Stored dataset items
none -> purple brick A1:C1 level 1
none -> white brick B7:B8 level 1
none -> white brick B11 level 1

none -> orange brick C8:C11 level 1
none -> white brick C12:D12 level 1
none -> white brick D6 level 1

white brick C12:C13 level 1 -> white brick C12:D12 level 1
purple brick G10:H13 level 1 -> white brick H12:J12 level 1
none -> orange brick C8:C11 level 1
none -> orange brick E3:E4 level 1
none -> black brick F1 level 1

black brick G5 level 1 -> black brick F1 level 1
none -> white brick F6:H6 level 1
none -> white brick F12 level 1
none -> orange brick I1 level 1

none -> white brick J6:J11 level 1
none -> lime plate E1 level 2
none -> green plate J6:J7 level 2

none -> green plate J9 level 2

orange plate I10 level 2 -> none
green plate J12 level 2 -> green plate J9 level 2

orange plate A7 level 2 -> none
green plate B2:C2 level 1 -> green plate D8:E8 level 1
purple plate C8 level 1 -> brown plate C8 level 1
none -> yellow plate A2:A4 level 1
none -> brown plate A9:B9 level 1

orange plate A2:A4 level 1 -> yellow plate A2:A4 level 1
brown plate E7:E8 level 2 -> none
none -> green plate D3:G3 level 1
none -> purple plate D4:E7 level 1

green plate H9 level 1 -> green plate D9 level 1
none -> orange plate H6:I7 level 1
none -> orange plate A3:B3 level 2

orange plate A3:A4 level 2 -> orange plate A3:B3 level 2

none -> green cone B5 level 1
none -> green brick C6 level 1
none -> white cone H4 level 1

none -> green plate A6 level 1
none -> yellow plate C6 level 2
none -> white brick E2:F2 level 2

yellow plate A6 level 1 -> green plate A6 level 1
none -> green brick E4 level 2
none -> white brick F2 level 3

Description of the task>
Would you transcribe the records above exactly, leaving nothing out?

Reply>
none -> purple brick A1:C1 level 1
none -> white brick B7:B8 level 1
none -> white brick B11 level 1

none -> orange brick C8:C11 level 1
none -> white brick C12:D12 level 1
none -> white brick D6 level 1

white brick C12:C13 level 1 -> white brick C12:D12 level 1
purple brick G10:H13 level 1 -> white brick H12:J12 level 1
none -> orange brick C8:C11 level 1
none -> orange brick E3:E4 level 1
none -> black brick F1 level 1

black brick G5 level 1 -> black brick F1 level 1
none -> white brick F6:H6 level 1
none -> white brick F12 level 1
none -> orange brick I1 level 1

none -> white brick J6:J11 level 1
none -> lime plate E1 level 2
none -> green plate J6:J7 level 2

none -> green plate J9 level 2

orange plate I10 level 2 -> none
green plate J12 level 2 -> green plate J9 level 2

orange plate A7 level 2 -> none
green plate B2:C2 level 1 -> green plate D8:E8 level 1
purple plate C8 level 1 -> brown plate C8 level 1
none -> yellow plate A2:A4 level 1
none -> brown plate A9:B9 level 1

orange plate A2:A4 level 1 -> yellow plate A2:A4 level 1
brown plate E7:E8 level 2 -> none
none -> green plate D3:G3 level 1
none -> purple plate D4:E7 level 1

green plate H9 level 1 -> green plate D9 level 1
none -> orange plate H6:I7 level 1
none -> orange plate A3:B3 level 2

orange plate A3:A4 level 2 -> orange plate A3:B3 level 2

none -> green cone B5 level 1
none -> green brick C6 level 1
none -> white cone H4 level 1

none -> green plate A6 level 1
none -> yellow plate C6 level 2
none -> white brick E2:F2 level 2

yellow plate A6 level 1 -> green plate A6 level 1
none -> green brick E4 level 2
none -> white brick F2 level 3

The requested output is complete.